Entries provided:
--------

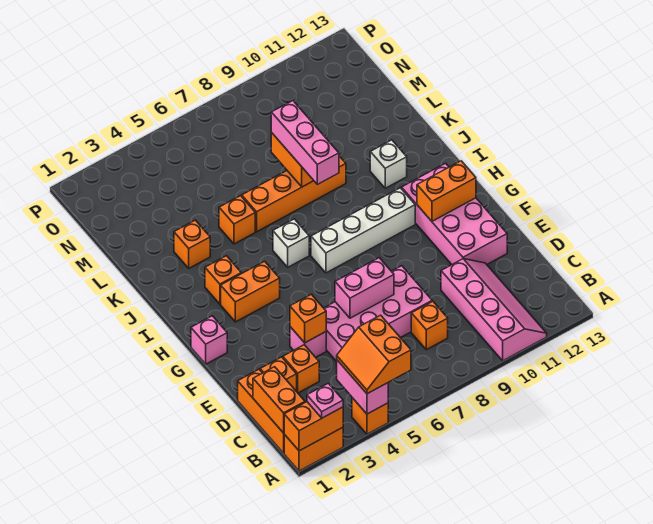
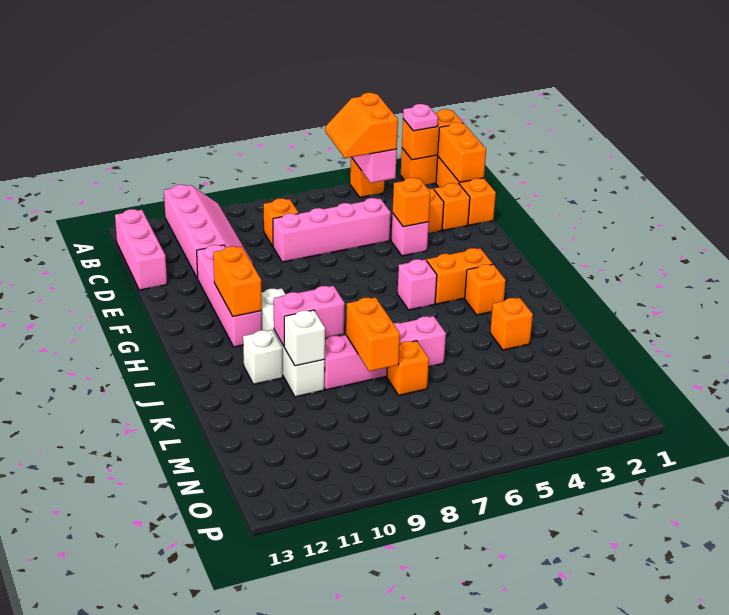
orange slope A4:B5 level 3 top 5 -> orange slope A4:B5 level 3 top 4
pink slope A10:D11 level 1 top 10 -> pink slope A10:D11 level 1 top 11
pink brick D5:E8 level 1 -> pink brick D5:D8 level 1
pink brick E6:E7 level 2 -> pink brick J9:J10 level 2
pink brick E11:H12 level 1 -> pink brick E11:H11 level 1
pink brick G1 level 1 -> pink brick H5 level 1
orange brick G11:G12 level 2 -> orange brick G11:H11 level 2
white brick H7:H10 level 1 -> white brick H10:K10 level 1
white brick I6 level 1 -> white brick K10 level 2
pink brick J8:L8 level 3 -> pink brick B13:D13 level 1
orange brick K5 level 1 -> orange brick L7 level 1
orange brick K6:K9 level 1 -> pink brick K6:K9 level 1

--------

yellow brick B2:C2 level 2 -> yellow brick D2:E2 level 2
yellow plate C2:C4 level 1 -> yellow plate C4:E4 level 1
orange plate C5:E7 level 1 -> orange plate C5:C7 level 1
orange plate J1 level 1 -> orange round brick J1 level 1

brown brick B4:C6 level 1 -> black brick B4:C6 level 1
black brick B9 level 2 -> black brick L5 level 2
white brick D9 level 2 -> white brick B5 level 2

--------

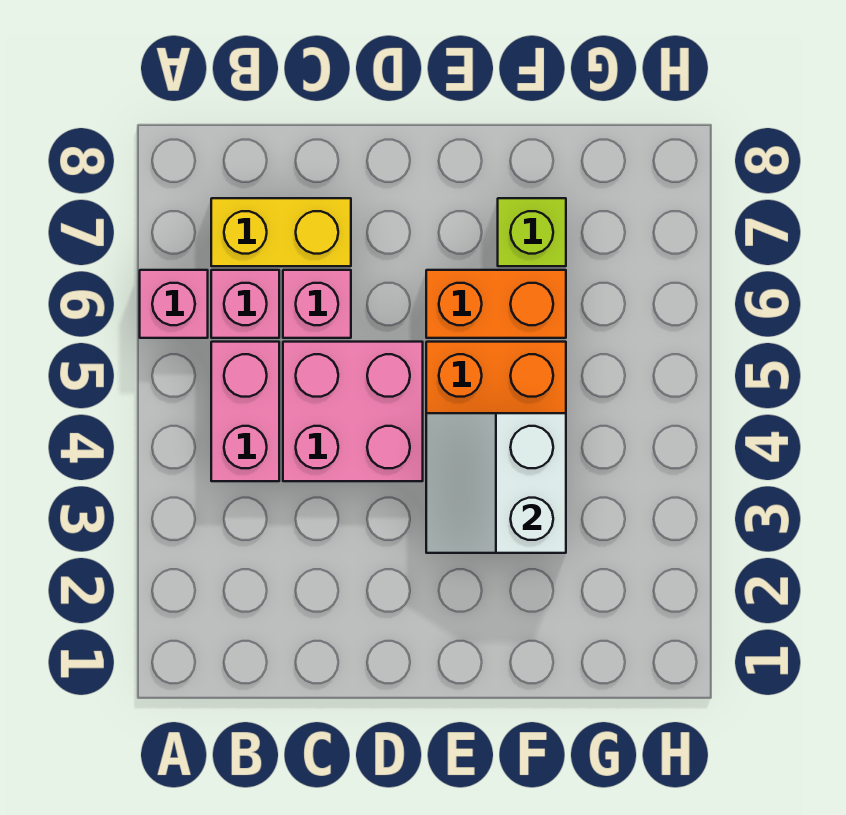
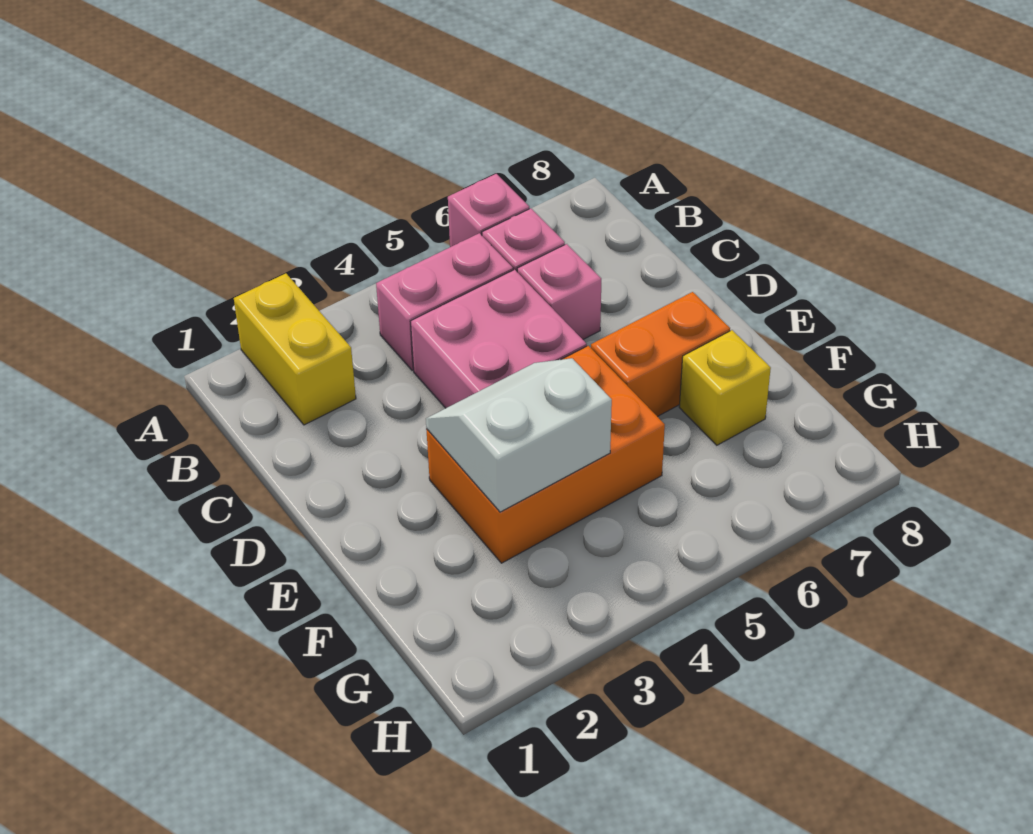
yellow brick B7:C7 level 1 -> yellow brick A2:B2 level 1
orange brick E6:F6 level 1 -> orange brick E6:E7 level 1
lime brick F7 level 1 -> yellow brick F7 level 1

--------

Problem statement: Considering only the material above, set down every line from the one with "white brick H7:H10" to the one with "orange brick K6:K9", inclusive, exactly as written.

Expected answer:
white brick H7:H10 level 1 -> white brick H10:K10 level 1
white brick I6 level 1 -> white brick K10 level 2
pink brick J8:L8 level 3 -> pink brick B13:D13 level 1
orange brick K5 level 1 -> orange brick L7 level 1
orange brick K6:K9 level 1 -> pink brick K6:K9 level 1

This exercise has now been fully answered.